## Work required
Please output every entry below exactly as written, leaving out any pictures.
-------
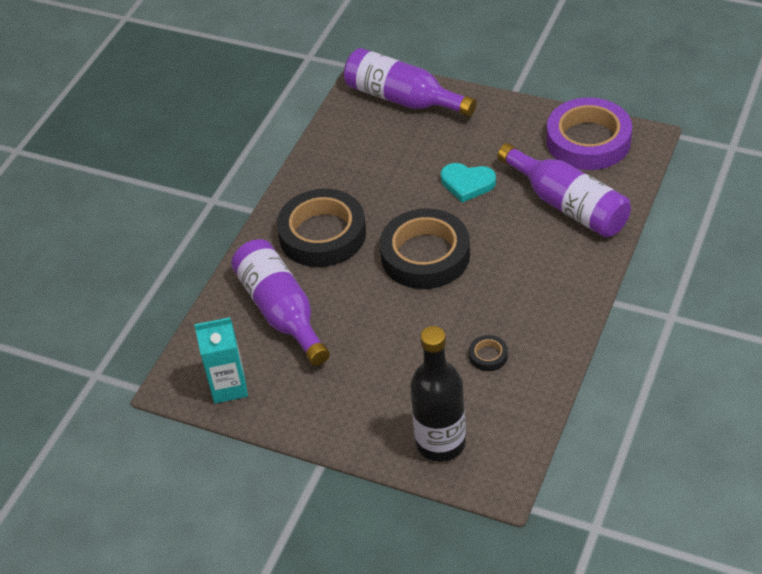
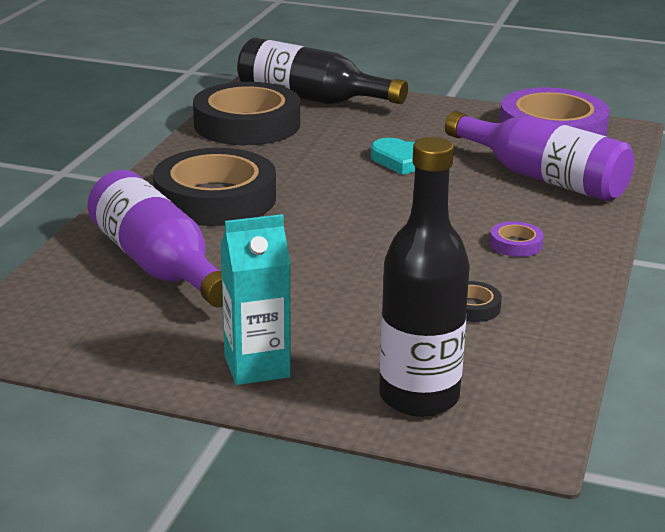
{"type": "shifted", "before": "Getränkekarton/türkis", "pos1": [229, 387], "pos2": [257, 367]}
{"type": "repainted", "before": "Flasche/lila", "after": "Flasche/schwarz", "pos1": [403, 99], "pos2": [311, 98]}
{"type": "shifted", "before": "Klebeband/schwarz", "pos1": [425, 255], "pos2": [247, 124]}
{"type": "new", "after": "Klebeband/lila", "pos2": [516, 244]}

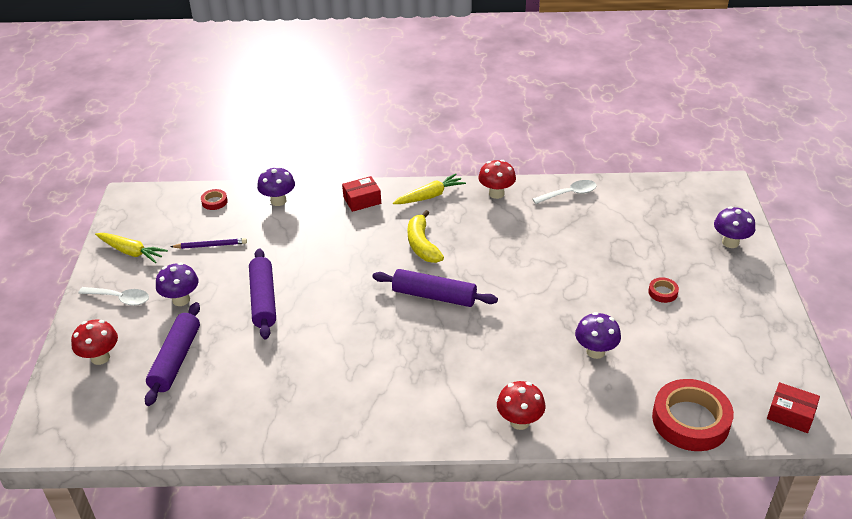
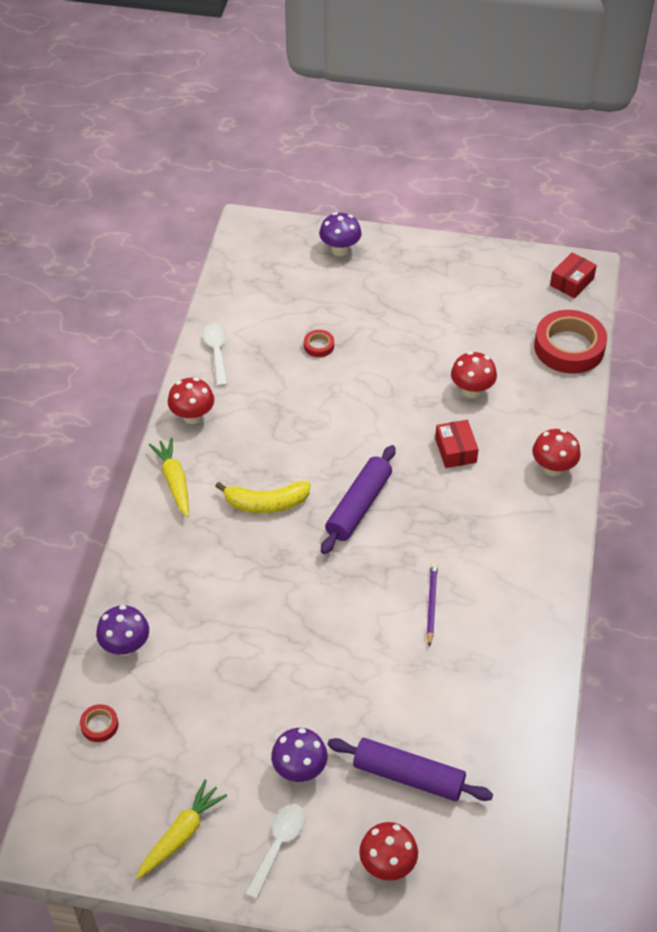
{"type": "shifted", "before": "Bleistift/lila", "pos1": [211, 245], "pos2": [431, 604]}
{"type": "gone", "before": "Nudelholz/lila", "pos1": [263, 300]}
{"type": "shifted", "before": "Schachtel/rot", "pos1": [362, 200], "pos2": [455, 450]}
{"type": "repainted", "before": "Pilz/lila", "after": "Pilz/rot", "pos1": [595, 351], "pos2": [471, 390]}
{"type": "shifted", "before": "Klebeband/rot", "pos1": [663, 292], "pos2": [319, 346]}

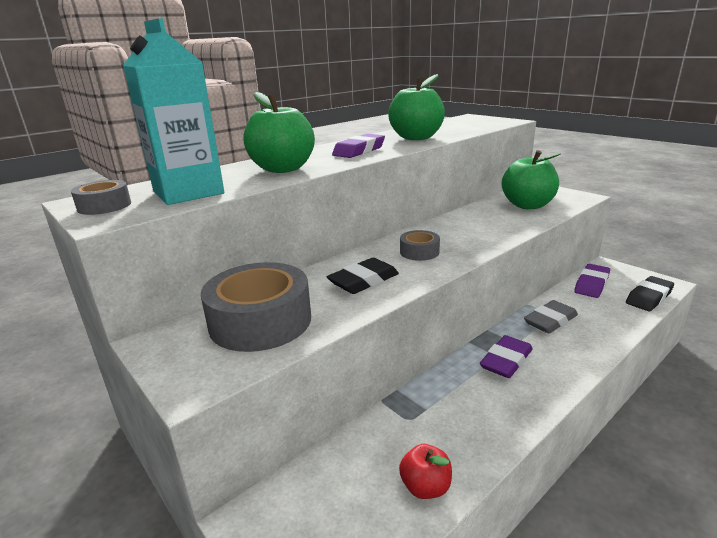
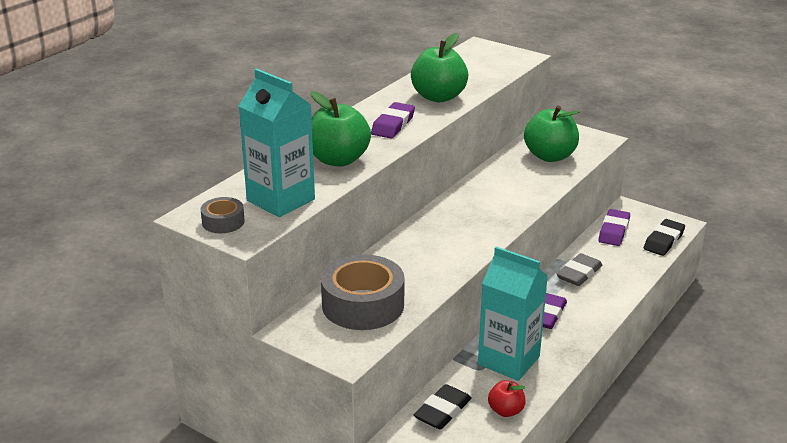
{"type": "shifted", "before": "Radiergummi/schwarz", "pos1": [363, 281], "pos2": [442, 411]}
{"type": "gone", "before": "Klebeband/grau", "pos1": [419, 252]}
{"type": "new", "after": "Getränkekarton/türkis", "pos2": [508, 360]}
-------
## Response to the task
{"type": "shifted", "before": "Getränkekarton/türkis", "pos1": [229, 387], "pos2": [257, 367]}
{"type": "repainted", "before": "Flasche/lila", "after": "Flasche/schwarz", "pos1": [403, 99], "pos2": [311, 98]}
{"type": "shifted", "before": "Klebeband/schwarz", "pos1": [425, 255], "pos2": [247, 124]}
{"type": "new", "after": "Klebeband/lila", "pos2": [516, 244]}

{"type": "shifted", "before": "Bleistift/lila", "pos1": [211, 245], "pos2": [431, 604]}
{"type": "gone", "before": "Nudelholz/lila", "pos1": [263, 300]}
{"type": "shifted", "before": "Schachtel/rot", "pos1": [362, 200], "pos2": [455, 450]}
{"type": "repainted", "before": "Pilz/lila", "after": "Pilz/rot", "pos1": [595, 351], "pos2": [471, 390]}
{"type": "shifted", "before": "Klebeband/rot", "pos1": [663, 292], "pos2": [319, 346]}

{"type": "shifted", "before": "Radiergummi/schwarz", "pos1": [363, 281], "pos2": [442, 411]}
{"type": "gone", "before": "Klebeband/grau", "pos1": [419, 252]}
{"type": "new", "after": "Getränkekarton/türkis", "pos2": [508, 360]}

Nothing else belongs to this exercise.